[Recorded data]
========================================================================

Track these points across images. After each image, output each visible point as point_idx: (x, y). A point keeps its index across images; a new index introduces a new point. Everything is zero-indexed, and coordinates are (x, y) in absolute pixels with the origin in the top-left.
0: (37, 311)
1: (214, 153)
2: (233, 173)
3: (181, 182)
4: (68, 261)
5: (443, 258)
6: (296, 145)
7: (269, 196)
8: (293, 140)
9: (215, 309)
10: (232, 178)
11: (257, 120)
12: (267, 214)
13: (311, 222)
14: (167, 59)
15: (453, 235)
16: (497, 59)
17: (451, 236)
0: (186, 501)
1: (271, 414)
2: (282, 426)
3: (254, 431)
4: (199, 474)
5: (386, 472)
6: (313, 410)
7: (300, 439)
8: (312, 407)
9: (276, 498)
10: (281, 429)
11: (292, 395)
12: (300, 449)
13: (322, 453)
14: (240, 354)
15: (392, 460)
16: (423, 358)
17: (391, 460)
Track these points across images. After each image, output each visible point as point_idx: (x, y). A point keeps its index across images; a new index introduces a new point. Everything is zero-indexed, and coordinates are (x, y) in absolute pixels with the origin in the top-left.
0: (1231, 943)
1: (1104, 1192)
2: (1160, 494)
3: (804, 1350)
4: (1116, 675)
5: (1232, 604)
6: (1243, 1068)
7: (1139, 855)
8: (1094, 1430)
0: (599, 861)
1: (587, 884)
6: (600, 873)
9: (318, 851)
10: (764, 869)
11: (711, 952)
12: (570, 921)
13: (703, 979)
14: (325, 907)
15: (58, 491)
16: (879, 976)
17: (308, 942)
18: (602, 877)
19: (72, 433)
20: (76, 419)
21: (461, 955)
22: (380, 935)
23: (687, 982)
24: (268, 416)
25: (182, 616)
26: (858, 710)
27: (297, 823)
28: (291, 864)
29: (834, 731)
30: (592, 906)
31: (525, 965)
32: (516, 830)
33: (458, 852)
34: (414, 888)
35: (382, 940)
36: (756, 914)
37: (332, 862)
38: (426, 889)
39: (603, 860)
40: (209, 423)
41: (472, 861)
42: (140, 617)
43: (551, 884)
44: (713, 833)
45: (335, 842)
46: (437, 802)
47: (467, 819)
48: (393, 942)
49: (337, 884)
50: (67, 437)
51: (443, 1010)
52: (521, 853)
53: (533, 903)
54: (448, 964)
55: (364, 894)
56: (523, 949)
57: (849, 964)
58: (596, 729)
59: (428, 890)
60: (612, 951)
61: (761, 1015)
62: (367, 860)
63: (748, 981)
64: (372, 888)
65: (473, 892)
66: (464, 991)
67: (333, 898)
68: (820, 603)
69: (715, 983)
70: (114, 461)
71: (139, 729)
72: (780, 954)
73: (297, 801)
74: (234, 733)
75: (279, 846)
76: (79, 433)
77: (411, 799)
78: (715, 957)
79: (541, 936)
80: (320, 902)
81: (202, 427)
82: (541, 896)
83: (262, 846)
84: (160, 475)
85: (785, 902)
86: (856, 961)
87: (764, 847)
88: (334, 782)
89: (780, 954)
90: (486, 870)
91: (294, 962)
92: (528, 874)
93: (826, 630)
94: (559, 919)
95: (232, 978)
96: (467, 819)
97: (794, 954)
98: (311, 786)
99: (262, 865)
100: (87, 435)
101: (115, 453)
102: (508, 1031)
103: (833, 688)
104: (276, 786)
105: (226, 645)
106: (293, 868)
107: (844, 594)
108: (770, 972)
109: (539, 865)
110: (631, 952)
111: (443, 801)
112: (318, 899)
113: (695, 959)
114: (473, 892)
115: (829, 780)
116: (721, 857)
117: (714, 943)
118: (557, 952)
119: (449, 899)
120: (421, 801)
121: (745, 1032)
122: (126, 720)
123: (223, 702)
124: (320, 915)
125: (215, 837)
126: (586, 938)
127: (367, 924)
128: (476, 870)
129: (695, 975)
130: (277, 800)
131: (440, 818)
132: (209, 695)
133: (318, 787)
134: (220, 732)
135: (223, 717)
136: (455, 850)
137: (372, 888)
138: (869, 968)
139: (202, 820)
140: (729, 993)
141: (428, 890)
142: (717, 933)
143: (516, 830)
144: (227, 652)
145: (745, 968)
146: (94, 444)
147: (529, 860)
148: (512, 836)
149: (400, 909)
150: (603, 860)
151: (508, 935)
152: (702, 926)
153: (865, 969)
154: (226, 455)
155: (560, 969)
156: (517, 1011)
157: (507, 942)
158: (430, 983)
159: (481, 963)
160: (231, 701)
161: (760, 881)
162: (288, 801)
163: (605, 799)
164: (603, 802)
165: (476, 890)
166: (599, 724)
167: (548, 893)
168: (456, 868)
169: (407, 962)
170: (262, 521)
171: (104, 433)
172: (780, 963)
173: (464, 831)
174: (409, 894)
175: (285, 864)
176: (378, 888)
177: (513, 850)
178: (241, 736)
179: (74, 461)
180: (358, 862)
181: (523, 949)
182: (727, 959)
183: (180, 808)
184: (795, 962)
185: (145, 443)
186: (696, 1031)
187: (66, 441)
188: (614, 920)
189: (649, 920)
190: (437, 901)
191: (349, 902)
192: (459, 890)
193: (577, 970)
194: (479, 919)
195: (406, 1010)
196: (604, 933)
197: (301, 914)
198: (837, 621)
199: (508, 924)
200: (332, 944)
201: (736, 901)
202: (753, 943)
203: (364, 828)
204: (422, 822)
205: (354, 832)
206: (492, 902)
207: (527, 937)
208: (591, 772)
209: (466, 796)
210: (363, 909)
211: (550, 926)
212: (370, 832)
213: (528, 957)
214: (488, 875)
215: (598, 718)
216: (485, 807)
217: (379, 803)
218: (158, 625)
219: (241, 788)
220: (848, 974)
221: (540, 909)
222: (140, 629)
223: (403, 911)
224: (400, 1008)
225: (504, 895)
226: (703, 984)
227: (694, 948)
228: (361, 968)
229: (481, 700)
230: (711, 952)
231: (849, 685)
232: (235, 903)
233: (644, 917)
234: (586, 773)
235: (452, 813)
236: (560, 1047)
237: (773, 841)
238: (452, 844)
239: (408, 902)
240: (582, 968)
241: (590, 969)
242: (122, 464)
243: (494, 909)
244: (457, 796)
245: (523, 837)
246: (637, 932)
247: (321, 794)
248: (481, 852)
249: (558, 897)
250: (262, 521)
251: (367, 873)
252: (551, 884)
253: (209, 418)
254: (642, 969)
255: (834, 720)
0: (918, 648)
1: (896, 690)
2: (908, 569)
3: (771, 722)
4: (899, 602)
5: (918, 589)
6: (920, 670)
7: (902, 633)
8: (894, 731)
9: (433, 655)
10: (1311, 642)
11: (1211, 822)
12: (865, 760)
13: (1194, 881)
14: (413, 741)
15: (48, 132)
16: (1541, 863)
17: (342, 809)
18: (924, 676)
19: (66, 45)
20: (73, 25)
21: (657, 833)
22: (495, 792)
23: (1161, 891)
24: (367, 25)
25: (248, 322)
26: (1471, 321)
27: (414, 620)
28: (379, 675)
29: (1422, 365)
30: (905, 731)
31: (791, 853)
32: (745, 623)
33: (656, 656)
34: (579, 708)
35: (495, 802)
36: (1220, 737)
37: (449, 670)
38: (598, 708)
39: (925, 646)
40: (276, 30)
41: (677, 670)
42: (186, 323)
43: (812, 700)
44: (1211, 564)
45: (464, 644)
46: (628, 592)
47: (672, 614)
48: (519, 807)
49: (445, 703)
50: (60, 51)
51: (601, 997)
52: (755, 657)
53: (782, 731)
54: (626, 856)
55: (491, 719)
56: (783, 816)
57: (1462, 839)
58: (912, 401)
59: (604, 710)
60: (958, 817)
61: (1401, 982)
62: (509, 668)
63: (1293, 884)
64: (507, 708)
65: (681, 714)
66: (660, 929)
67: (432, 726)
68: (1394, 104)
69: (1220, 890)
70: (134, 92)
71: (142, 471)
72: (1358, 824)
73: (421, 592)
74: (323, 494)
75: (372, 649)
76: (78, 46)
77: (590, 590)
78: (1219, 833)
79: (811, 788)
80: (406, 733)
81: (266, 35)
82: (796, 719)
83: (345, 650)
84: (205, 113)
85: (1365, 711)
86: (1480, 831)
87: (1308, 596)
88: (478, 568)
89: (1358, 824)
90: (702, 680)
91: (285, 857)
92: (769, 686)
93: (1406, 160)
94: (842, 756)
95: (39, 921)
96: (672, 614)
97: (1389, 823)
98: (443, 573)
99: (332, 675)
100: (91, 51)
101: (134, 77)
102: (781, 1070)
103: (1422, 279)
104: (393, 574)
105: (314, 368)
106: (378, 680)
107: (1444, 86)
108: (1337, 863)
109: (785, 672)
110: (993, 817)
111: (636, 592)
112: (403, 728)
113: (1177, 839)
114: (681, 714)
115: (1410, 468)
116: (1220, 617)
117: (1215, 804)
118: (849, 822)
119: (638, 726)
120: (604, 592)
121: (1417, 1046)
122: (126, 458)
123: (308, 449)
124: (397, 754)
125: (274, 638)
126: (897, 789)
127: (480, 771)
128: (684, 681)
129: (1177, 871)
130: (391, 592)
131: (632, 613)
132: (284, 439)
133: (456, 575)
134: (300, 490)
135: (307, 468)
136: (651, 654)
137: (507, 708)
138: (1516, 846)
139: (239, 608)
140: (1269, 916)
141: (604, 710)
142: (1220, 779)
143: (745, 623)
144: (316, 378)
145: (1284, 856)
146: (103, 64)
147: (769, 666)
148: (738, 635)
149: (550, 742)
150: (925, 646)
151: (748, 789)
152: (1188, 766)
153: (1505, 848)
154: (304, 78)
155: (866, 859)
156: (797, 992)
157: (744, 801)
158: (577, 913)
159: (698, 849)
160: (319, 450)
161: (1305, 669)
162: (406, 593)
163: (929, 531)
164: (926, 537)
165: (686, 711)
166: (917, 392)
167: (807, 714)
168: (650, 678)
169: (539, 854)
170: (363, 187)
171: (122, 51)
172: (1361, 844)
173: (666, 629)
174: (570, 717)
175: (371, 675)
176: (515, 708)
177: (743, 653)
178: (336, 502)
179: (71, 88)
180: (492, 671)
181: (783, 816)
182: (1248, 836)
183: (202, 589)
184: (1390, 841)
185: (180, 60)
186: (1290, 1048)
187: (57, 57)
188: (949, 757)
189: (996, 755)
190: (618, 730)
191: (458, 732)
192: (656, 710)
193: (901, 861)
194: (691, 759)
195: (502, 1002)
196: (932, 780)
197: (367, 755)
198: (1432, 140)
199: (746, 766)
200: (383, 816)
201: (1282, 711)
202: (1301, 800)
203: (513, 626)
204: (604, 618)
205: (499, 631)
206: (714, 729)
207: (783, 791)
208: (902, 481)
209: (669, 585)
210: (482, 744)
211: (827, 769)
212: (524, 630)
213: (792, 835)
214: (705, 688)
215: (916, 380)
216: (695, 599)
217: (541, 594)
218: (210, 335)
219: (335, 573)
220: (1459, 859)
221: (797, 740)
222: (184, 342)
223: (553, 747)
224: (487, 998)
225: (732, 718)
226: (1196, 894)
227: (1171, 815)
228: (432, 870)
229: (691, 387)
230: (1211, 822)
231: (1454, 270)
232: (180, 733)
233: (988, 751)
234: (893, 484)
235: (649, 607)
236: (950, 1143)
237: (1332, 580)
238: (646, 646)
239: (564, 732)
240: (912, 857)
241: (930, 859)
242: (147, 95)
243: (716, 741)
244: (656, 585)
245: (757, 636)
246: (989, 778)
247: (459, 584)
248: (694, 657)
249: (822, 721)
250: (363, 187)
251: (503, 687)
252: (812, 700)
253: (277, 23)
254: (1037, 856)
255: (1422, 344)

========================================================================

**INSTRUCTION**
Starting from the beginning of the recorded data and continuing through the line containing "4: (68, 261)", format those lines as a Markdown table with the columns Row and Line, omitting any blank lines.

**EXERCISE SOLUTION**
| Row | Line |
|---|---|
| 1 | Track these points across images. After each image, output each visible point as point_idx: (x, y). A point keeps its index across images; a new index introduces a new point. Everything is zero-indexed, and coordinates are (x, y) in absolute pixels with the origin in the top-left. |
| 2 | 0: (37, 311) |
| 3 | 1: (214, 153) |
| 4 | 2: (233, 173) |
| 5 | 3: (181, 182) |
| 6 | 4: (68, 261) |